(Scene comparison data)
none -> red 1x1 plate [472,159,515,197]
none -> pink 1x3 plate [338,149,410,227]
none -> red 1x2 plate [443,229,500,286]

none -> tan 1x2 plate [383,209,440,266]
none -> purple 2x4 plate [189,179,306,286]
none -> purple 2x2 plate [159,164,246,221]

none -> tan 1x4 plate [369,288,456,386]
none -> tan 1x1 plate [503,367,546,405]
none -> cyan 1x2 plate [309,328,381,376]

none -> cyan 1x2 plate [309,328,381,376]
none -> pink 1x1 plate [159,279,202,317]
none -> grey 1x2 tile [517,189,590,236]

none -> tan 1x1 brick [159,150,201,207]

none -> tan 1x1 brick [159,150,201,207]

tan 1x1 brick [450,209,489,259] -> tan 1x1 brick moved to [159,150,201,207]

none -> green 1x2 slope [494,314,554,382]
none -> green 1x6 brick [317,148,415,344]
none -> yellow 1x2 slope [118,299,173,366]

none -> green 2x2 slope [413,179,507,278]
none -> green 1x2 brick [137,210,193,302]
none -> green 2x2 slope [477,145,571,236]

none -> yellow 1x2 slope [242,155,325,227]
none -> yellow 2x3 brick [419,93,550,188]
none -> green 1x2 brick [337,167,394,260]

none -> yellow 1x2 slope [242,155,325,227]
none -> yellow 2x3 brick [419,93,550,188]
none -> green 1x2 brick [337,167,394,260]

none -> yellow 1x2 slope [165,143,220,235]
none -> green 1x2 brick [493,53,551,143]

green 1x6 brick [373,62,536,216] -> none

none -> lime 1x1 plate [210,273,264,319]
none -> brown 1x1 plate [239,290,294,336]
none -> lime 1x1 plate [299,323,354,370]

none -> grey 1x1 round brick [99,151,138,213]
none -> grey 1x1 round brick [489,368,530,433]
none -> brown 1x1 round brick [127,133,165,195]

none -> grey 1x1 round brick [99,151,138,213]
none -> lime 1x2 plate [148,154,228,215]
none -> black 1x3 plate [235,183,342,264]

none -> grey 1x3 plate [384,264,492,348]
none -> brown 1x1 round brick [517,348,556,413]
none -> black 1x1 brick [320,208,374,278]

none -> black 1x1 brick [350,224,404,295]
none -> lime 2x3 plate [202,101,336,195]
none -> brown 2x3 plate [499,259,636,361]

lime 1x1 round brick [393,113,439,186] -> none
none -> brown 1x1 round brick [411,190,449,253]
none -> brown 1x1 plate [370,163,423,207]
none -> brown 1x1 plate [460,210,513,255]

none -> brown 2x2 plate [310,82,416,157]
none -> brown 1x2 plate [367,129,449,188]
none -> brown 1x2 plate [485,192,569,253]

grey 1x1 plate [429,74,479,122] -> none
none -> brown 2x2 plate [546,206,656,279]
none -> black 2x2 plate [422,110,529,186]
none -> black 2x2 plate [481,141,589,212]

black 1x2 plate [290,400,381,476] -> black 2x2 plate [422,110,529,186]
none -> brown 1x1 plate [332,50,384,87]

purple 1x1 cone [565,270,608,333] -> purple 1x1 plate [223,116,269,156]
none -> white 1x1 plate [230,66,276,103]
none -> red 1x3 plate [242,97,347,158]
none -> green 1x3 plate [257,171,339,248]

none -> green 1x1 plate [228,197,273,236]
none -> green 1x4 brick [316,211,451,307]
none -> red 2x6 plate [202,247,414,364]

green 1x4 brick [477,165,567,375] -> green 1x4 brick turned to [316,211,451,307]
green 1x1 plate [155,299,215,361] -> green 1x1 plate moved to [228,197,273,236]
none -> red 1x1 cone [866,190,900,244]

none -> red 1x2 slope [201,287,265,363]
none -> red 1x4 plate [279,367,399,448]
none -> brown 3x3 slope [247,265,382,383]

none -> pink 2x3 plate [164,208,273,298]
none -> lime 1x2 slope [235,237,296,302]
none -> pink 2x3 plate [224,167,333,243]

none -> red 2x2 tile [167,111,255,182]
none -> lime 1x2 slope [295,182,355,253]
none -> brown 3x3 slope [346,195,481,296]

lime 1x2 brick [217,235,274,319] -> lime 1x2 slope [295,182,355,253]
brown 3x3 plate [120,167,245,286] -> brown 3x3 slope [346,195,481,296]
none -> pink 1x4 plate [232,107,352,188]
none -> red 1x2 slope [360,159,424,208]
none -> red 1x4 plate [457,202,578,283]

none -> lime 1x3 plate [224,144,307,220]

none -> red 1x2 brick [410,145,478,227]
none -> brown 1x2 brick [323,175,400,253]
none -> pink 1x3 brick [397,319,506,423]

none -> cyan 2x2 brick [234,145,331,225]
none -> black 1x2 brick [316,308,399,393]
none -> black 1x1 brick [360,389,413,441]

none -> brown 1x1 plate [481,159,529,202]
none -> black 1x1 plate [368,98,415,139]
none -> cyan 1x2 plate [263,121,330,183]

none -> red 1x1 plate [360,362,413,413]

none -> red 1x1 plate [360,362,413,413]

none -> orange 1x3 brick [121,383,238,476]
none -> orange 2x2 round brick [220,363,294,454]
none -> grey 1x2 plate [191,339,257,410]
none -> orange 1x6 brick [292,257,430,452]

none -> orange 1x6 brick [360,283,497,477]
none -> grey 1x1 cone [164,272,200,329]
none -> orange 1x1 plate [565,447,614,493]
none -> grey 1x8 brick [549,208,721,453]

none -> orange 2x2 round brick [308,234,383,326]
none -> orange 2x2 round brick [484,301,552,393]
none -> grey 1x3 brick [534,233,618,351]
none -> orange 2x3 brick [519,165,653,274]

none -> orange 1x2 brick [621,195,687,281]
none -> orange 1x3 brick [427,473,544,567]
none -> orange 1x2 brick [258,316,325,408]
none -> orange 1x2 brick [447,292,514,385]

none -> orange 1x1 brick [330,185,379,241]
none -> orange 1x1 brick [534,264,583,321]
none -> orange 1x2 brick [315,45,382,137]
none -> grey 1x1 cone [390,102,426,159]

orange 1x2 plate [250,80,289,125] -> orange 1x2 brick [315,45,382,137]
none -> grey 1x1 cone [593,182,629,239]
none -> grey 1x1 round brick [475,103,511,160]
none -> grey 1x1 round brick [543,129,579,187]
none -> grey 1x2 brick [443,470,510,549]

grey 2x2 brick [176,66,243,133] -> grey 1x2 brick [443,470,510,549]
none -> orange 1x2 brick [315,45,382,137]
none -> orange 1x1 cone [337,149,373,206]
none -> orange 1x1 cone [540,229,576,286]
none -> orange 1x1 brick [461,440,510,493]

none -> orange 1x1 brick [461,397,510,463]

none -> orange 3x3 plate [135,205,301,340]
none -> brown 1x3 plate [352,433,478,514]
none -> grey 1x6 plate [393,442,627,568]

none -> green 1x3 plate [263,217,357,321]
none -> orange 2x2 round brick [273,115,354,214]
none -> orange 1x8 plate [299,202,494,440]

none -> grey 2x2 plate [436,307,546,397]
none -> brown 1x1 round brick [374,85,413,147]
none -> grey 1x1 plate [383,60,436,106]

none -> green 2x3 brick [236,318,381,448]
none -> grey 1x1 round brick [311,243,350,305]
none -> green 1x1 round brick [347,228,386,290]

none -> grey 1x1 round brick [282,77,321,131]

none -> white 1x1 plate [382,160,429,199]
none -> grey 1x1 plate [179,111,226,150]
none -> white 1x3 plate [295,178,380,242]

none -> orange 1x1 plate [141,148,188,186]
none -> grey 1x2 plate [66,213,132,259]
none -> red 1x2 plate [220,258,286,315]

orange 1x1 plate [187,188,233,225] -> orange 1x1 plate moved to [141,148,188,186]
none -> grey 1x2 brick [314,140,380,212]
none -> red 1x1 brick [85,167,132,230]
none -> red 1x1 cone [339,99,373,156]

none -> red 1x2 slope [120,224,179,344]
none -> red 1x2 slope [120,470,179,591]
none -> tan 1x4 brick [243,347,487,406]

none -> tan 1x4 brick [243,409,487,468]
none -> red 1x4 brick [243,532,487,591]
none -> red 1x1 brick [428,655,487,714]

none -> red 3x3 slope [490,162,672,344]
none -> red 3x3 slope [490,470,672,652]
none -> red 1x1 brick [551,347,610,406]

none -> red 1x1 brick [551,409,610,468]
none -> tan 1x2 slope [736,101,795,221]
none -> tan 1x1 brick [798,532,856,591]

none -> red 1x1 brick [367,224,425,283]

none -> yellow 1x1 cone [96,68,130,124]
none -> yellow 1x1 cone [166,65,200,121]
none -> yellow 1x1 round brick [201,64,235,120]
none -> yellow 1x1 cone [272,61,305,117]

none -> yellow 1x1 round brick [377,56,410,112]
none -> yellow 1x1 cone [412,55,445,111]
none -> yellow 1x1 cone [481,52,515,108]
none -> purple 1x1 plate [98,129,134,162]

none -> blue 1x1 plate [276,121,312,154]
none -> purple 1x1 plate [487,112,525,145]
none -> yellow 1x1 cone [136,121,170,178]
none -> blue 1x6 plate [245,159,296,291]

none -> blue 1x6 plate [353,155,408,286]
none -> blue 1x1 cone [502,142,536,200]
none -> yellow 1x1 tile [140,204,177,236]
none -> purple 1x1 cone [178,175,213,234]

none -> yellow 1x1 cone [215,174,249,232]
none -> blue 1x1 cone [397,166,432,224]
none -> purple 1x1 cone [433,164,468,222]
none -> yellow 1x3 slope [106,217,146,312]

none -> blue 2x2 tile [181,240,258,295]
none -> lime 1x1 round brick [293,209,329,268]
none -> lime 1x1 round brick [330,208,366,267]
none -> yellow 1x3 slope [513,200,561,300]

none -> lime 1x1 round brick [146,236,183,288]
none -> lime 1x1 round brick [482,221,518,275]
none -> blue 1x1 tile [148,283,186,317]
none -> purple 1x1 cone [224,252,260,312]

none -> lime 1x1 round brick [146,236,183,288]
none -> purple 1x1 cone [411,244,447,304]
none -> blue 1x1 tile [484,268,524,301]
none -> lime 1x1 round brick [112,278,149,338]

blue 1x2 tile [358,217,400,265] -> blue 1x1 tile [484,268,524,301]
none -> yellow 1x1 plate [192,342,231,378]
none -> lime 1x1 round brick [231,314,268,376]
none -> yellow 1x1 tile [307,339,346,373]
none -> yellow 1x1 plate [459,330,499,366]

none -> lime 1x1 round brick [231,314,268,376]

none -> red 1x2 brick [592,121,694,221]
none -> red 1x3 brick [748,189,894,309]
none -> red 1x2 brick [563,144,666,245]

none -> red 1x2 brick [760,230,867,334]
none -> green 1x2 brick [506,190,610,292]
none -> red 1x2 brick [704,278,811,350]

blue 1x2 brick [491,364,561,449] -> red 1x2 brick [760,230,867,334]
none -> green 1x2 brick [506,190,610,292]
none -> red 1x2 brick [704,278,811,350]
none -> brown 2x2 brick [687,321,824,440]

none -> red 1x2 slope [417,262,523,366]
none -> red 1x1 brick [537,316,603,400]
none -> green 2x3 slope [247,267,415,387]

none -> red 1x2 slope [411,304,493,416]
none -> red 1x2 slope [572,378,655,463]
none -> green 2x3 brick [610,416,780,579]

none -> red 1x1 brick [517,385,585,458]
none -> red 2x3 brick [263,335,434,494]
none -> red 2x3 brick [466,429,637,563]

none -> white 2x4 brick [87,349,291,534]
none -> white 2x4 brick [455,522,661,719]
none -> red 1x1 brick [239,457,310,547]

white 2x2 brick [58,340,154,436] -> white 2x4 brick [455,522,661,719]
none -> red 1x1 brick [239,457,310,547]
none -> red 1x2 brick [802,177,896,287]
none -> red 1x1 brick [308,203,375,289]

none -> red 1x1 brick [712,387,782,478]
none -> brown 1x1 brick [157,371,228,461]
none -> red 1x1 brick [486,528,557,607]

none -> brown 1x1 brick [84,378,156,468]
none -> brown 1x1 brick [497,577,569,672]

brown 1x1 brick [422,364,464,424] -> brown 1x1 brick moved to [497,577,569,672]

YOUR TASK:
Please reproduce, exactly as they appear above, the lines from the line containing "none -> grey 1x1 plate [179,111,226,150]" up to and including the line containing "none -> red 1x2 plate [220,258,286,315]".

EXERCISE RESULT:
none -> grey 1x1 plate [179,111,226,150]
none -> white 1x3 plate [295,178,380,242]

none -> orange 1x1 plate [141,148,188,186]
none -> grey 1x2 plate [66,213,132,259]
none -> red 1x2 plate [220,258,286,315]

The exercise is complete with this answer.